++++ Excerpted data
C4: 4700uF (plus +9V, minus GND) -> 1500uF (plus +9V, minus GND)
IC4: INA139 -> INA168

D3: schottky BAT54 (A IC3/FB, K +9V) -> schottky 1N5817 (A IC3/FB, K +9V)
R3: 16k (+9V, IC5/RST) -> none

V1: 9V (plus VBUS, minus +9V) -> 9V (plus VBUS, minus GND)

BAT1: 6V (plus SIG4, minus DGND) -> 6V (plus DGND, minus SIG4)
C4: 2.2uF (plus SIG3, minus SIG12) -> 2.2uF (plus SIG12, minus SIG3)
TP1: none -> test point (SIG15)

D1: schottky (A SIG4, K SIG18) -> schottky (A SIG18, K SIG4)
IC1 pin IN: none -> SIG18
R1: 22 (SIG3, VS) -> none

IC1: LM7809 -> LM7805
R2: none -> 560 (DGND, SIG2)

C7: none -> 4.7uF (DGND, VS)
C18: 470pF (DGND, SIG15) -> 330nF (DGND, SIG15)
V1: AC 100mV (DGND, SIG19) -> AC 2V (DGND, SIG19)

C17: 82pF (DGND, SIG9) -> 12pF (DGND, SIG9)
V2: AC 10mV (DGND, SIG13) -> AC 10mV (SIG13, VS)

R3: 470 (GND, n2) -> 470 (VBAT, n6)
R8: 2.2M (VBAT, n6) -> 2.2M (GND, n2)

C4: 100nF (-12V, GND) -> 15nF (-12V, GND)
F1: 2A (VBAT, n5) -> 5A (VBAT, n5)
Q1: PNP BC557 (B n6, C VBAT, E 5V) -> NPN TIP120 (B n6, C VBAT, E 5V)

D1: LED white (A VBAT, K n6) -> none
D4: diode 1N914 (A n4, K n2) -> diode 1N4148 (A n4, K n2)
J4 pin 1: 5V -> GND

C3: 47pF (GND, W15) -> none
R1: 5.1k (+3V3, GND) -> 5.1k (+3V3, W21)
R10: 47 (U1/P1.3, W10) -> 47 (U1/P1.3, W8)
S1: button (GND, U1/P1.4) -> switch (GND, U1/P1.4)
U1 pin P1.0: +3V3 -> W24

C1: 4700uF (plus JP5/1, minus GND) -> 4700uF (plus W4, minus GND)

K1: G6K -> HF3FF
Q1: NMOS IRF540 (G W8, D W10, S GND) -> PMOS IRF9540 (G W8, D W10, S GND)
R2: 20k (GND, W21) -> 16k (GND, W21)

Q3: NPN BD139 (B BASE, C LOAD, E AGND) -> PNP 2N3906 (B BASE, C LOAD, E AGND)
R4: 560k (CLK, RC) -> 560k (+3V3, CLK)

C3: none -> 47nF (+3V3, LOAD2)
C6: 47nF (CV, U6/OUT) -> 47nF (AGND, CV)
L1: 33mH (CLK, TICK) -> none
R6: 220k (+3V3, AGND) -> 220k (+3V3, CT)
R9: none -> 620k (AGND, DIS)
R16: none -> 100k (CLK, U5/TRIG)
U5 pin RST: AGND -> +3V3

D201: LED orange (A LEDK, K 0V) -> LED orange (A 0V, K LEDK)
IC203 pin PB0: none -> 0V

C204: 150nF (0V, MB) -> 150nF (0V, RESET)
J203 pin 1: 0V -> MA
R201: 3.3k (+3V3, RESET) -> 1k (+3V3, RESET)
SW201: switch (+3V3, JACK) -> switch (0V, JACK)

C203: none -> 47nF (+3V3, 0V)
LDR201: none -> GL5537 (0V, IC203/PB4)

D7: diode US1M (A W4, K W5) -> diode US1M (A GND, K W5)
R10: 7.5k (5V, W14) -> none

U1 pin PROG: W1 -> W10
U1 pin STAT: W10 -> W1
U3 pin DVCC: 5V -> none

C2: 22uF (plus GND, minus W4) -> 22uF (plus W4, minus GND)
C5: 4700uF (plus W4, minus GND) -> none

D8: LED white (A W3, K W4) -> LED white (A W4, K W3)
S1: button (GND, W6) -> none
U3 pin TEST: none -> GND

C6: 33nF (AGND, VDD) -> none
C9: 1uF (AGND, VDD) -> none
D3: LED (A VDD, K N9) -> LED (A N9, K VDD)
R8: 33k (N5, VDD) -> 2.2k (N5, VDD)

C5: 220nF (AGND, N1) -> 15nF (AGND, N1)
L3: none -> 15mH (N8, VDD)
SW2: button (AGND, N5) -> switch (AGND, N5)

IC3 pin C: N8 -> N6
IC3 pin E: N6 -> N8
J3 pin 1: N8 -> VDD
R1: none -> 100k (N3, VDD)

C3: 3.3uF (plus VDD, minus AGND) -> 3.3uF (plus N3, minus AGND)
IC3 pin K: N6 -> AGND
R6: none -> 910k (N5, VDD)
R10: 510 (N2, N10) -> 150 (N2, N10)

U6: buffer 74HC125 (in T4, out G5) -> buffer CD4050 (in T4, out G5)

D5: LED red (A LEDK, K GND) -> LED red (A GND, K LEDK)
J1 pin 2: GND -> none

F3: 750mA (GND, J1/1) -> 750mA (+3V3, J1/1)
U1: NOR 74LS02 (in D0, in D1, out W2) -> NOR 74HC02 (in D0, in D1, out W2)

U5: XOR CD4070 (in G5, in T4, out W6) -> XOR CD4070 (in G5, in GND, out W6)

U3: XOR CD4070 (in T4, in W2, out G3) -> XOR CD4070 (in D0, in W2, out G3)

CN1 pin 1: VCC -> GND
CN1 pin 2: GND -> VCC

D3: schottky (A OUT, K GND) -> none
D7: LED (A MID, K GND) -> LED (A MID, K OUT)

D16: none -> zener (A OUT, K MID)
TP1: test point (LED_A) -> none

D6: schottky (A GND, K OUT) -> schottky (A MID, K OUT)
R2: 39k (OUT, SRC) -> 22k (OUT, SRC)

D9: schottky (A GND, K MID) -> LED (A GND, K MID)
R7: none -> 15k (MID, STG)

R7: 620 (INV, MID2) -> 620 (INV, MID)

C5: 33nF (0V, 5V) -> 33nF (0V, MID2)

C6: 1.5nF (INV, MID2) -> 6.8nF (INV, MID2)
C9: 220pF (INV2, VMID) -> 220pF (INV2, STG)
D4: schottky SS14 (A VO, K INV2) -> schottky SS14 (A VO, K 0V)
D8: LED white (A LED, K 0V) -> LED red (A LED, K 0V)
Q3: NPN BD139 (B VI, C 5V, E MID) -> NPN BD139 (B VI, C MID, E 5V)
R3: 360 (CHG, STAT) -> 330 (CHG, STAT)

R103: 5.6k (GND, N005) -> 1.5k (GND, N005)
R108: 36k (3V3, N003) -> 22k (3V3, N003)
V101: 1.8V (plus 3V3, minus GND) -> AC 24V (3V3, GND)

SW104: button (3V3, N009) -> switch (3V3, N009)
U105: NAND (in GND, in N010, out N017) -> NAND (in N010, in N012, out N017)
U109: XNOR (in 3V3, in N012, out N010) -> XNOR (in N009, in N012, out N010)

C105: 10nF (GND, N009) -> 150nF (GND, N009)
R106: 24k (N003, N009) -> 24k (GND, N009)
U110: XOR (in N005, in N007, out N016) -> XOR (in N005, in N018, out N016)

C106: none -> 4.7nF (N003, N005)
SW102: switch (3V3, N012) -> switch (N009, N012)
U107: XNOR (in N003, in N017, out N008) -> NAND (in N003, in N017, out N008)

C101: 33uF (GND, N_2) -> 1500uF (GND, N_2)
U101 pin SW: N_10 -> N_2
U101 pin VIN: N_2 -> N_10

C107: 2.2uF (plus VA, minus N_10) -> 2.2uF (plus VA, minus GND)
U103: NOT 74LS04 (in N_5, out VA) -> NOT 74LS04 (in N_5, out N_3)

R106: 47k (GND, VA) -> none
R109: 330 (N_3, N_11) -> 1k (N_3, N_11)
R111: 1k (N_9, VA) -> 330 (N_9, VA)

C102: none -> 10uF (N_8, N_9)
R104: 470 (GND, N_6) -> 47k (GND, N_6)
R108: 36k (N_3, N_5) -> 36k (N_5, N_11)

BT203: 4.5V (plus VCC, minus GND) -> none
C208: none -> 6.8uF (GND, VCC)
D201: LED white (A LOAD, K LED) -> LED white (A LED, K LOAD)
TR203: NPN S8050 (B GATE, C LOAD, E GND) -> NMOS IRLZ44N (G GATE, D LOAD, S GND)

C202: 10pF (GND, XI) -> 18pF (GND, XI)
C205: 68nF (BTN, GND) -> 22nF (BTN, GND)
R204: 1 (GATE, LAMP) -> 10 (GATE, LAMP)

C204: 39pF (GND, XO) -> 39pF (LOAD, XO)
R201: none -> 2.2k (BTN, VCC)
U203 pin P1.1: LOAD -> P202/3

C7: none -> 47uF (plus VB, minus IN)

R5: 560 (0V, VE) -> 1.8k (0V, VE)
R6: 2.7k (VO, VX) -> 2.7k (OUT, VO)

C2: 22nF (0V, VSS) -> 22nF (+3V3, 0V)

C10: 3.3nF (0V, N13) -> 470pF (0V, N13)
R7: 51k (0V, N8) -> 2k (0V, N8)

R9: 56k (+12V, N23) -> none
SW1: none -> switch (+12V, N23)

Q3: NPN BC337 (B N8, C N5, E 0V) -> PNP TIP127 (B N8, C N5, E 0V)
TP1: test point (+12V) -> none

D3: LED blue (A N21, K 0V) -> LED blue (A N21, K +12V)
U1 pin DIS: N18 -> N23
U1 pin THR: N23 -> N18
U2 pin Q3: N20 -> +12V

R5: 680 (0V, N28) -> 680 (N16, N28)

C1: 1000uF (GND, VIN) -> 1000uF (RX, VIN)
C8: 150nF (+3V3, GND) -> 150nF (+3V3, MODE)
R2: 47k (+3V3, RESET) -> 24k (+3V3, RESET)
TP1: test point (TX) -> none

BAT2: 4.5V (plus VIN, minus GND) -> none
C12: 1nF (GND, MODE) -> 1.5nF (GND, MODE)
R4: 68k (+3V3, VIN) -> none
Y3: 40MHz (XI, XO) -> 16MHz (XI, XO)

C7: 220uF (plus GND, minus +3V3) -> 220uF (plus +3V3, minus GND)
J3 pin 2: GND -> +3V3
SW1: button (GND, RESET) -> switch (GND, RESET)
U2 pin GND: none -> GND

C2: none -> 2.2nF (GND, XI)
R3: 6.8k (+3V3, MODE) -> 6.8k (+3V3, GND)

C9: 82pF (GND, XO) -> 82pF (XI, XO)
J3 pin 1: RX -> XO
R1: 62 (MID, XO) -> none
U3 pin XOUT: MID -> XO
++++++++
■ **What you will do**: Each line from the top of the records through the one with "C7: none -> 4.7uF (DGND, VS)" should be returned exactly. Leave out everything else.

■ **Task solution**:
C4: 4700uF (plus +9V, minus GND) -> 1500uF (plus +9V, minus GND)
IC4: INA139 -> INA168

D3: schottky BAT54 (A IC3/FB, K +9V) -> schottky 1N5817 (A IC3/FB, K +9V)
R3: 16k (+9V, IC5/RST) -> none

V1: 9V (plus VBUS, minus +9V) -> 9V (plus VBUS, minus GND)

BAT1: 6V (plus SIG4, minus DGND) -> 6V (plus DGND, minus SIG4)
C4: 2.2uF (plus SIG3, minus SIG12) -> 2.2uF (plus SIG12, minus SIG3)
TP1: none -> test point (SIG15)

D1: schottky (A SIG4, K SIG18) -> schottky (A SIG18, K SIG4)
IC1 pin IN: none -> SIG18
R1: 22 (SIG3, VS) -> none

IC1: LM7809 -> LM7805
R2: none -> 560 (DGND, SIG2)

C7: none -> 4.7uF (DGND, VS)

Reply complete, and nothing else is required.